YOUR OBJECTIVE:
Among the lines below, keep only those from the one containing "orange box [386,547,466,637]" through the one containing "orange cheese [600,253,665,316]", and reproduce them exactly.

[Saved data entries]
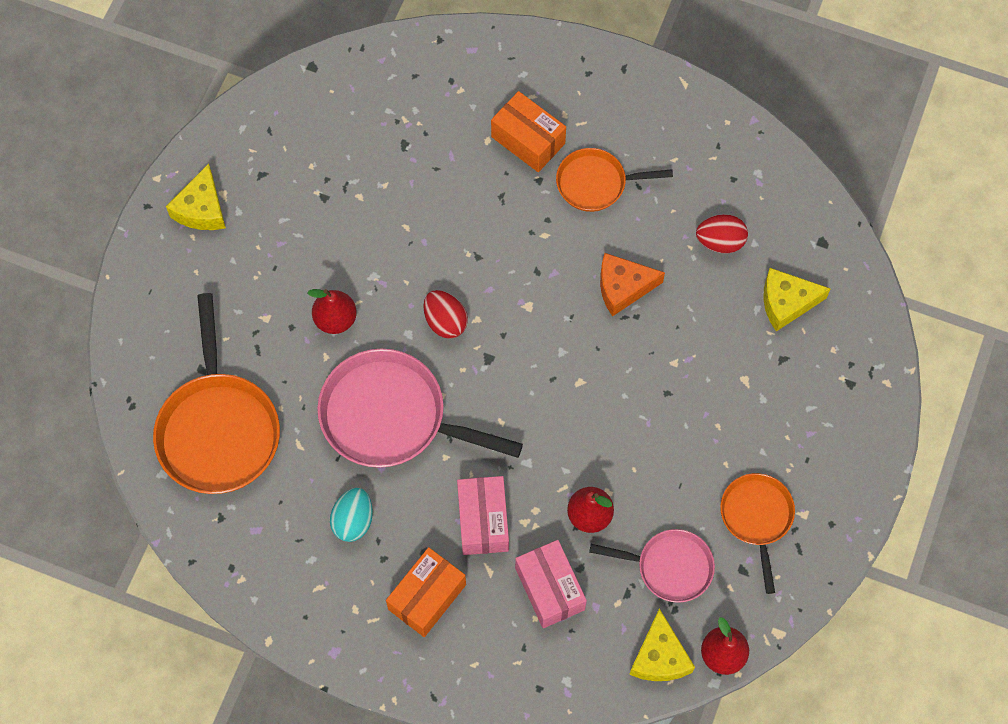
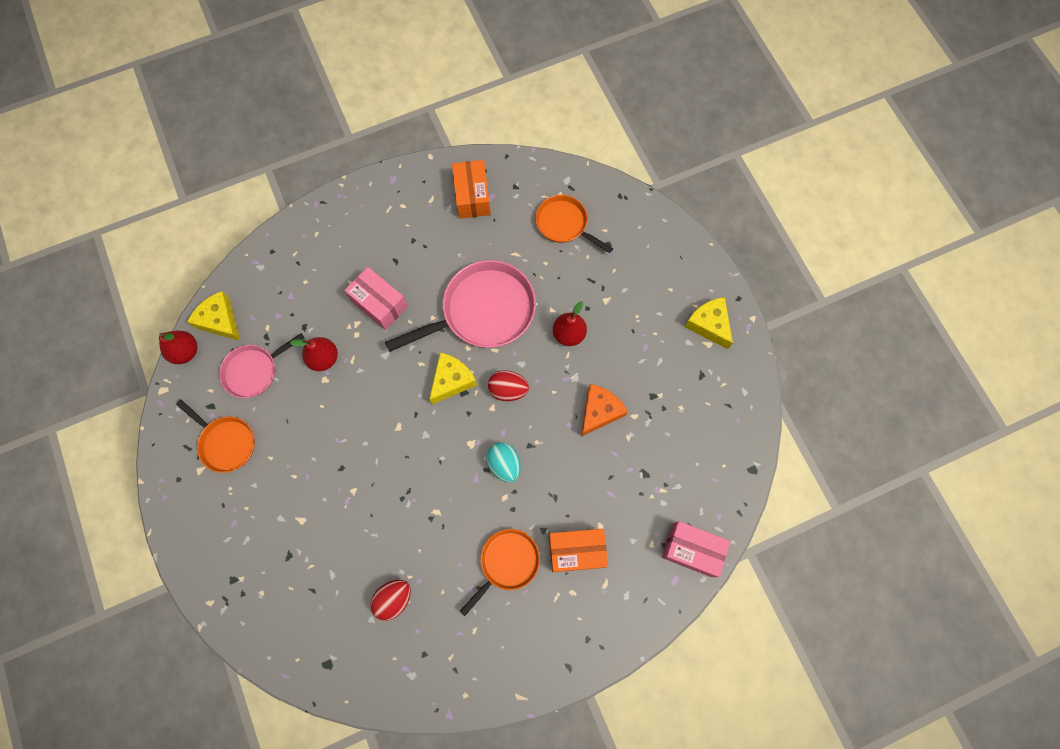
camera: 135 degrees right, 5 degrees up
orange pan [153,293,280,494] -> orange pan [535,195,613,253], size x0.58
turquoise egg [330,488,373,542] -> turquoise egg moved to [486,442,521,482]
orange box [386,547,466,637] -> orange box moved to [452,160,491,219]
pink box [515,540,587,628] -> pink box moved to [662,521,730,577]
orange cheese [600,253,665,316] -> orange cheese moved to [581,384,628,436]
yellow cheese [763,268,831,332] -> yellow cheese moved to [429,353,477,404]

RESULT OF THIS EXERCISE:
orange box [386,547,466,637] -> orange box moved to [452,160,491,219]
pink box [515,540,587,628] -> pink box moved to [662,521,730,577]
orange cheese [600,253,665,316] -> orange cheese moved to [581,384,628,436]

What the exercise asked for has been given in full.